---------- SUPPLIED RECORDS

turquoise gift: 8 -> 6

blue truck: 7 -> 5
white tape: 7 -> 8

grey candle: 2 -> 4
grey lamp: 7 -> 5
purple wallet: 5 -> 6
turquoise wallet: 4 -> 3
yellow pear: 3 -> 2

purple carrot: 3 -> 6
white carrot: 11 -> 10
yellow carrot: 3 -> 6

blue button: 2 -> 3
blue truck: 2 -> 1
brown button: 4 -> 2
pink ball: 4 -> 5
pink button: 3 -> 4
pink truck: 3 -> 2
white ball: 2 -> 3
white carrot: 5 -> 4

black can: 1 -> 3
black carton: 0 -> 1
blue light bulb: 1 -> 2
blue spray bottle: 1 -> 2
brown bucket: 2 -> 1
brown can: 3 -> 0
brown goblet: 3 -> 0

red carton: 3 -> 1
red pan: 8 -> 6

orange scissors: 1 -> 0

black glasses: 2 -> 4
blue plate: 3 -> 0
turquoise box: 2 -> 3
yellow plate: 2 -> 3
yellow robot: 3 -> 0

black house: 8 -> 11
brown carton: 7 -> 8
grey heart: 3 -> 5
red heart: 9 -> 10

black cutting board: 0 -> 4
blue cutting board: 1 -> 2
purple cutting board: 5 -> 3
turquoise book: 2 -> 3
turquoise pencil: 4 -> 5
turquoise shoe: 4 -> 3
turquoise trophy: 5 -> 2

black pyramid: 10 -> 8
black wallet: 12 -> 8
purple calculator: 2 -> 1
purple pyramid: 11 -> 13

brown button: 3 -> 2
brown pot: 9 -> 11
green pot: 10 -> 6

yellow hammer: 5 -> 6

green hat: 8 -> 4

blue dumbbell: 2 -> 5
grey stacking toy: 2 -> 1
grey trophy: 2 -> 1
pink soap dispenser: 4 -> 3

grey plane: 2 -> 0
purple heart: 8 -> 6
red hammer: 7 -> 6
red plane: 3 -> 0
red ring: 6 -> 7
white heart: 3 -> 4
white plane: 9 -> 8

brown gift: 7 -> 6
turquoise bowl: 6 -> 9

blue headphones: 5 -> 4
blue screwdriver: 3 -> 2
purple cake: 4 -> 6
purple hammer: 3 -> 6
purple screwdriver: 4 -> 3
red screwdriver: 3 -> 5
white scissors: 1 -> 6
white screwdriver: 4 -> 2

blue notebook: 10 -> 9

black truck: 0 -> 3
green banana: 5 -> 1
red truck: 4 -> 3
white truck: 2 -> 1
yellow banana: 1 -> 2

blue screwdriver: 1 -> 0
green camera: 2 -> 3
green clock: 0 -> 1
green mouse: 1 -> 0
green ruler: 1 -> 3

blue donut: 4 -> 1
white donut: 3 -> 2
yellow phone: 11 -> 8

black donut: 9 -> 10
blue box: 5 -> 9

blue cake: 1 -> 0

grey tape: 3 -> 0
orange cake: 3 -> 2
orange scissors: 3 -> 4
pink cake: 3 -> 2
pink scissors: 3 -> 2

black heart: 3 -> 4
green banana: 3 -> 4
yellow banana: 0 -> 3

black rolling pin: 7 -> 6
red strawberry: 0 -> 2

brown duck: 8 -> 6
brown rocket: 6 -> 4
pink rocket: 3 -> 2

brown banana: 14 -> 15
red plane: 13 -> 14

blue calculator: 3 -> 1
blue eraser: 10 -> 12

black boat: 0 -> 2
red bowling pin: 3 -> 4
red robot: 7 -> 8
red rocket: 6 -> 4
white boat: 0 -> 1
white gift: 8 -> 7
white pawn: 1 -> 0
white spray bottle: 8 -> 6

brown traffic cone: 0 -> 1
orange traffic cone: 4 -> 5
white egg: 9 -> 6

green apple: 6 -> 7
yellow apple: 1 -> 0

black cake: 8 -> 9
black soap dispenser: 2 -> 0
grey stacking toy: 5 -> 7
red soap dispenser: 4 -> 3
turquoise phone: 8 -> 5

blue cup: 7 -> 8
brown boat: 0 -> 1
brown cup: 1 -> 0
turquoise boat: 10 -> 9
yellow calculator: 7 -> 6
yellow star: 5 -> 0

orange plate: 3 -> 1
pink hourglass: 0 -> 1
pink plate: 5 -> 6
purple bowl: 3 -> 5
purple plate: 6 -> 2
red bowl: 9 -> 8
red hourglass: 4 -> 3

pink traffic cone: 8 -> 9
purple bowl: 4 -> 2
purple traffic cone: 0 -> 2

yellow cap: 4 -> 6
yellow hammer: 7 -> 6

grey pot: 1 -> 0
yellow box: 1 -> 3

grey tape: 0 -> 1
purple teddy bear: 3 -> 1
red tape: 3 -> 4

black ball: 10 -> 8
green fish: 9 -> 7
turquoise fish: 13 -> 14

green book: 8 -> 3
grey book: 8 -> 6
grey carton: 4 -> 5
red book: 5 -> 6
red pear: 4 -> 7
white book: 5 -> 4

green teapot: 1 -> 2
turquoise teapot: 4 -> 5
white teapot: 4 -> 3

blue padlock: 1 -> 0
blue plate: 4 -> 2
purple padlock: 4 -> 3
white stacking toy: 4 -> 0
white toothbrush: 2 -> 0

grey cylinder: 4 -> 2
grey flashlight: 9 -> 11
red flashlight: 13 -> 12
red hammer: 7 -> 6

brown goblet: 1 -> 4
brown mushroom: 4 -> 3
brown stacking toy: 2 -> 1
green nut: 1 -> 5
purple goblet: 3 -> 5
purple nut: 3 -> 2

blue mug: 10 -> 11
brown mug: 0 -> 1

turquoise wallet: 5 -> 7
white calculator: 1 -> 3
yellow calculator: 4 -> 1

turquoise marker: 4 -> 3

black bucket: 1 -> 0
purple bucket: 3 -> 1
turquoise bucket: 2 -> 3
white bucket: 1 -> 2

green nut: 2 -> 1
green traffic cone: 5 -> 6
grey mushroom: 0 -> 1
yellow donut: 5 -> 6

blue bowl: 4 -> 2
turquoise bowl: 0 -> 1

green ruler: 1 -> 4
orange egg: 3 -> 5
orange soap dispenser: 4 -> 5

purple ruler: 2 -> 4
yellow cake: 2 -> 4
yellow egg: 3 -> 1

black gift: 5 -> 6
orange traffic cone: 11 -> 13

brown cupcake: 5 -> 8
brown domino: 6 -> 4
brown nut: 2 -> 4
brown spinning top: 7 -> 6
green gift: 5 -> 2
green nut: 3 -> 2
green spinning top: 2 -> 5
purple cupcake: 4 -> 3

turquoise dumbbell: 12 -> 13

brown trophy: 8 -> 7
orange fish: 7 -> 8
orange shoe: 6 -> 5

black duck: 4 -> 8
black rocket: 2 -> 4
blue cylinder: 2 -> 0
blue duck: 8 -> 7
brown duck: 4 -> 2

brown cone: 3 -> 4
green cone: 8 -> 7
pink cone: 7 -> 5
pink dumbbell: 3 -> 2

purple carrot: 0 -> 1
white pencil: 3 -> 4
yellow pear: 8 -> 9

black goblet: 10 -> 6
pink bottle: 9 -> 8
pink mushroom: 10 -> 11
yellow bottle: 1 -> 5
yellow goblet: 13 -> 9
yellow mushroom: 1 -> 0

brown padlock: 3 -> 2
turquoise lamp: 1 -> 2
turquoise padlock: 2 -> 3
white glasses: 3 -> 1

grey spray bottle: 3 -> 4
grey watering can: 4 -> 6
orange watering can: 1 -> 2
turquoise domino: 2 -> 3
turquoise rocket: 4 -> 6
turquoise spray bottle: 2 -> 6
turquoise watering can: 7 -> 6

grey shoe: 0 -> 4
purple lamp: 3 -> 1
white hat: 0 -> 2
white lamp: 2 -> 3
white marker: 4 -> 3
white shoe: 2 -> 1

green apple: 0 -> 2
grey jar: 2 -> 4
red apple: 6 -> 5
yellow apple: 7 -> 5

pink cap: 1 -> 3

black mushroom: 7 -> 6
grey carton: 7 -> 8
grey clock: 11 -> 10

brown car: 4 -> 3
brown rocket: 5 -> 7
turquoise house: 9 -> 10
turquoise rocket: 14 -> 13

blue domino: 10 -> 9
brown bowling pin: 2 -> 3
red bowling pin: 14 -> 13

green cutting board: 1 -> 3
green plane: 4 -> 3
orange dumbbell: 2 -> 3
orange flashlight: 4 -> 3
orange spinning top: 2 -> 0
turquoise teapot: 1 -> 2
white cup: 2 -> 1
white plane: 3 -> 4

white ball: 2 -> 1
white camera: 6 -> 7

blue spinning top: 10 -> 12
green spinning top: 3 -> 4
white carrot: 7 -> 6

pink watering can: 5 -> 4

--------------------

The answer must consist solely of the number of lines in the entries that contain the word "flashlight".

RESPONSE TO THE TASK -> 3